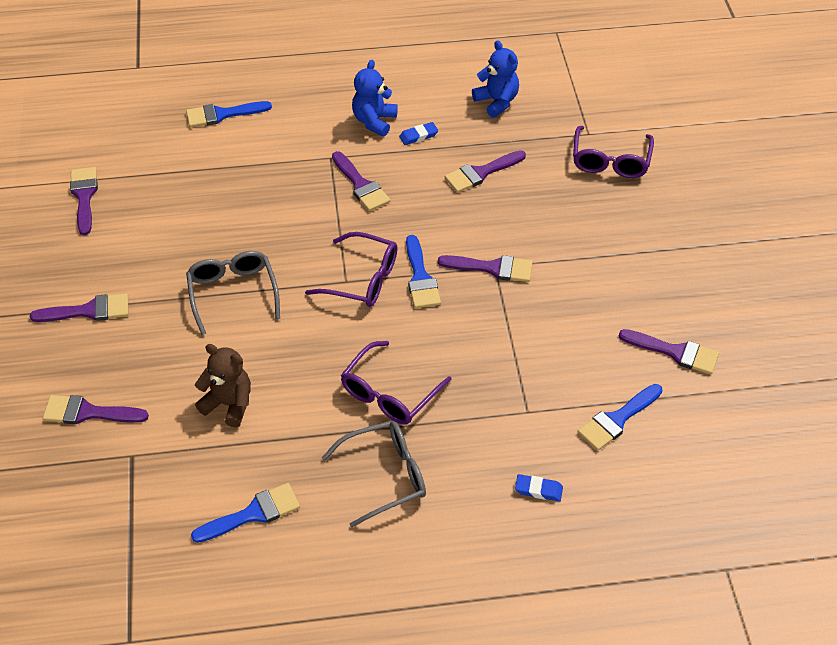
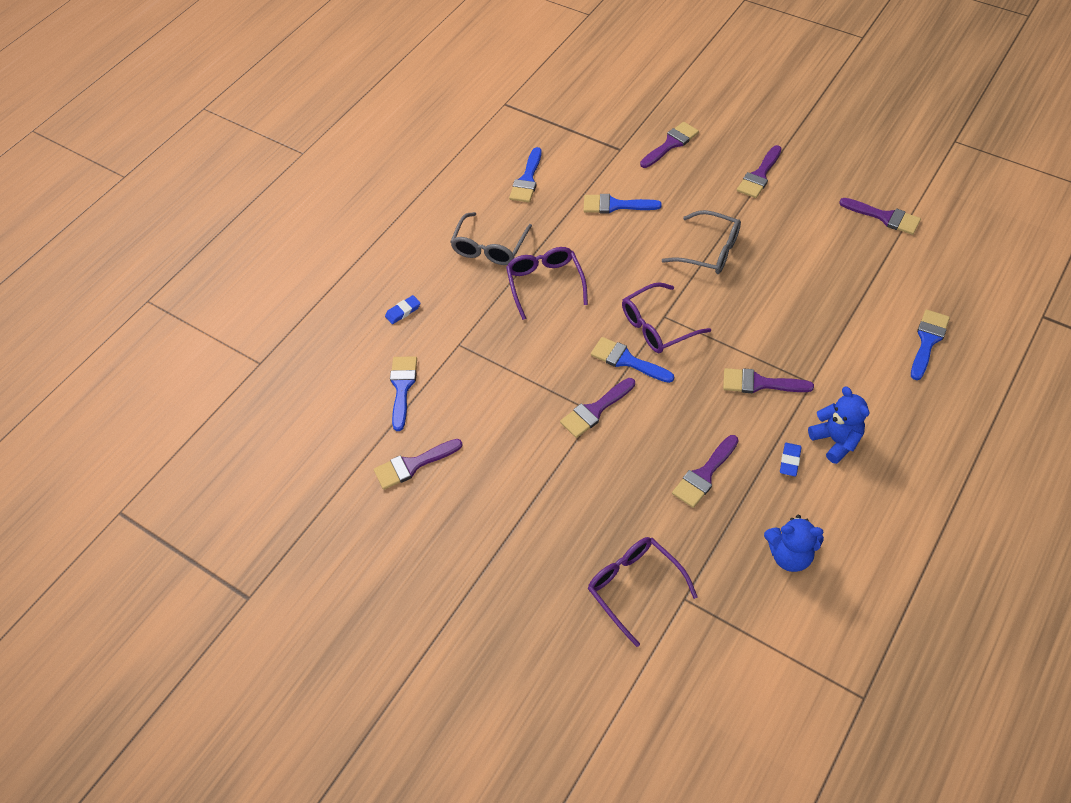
camera: 135 degrees right, 5 degrees up
(229, 404) = (615, 205): brown teddy bear -> blue brush
(481, 173) = (704, 475): purple brush -> purple brush turned 150 degrees counterclockwise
==================================================
● **Problem requirements**: Only the pictures are to be left out, and all of the data must otherwise be transcribed exactly.

● **Solution for this task**:
camera: 135 degrees right, 5 degrees up
(229, 404) = (615, 205): brown teddy bear -> blue brush
(481, 173) = (704, 475): purple brush -> purple brush turned 150 degrees counterclockwise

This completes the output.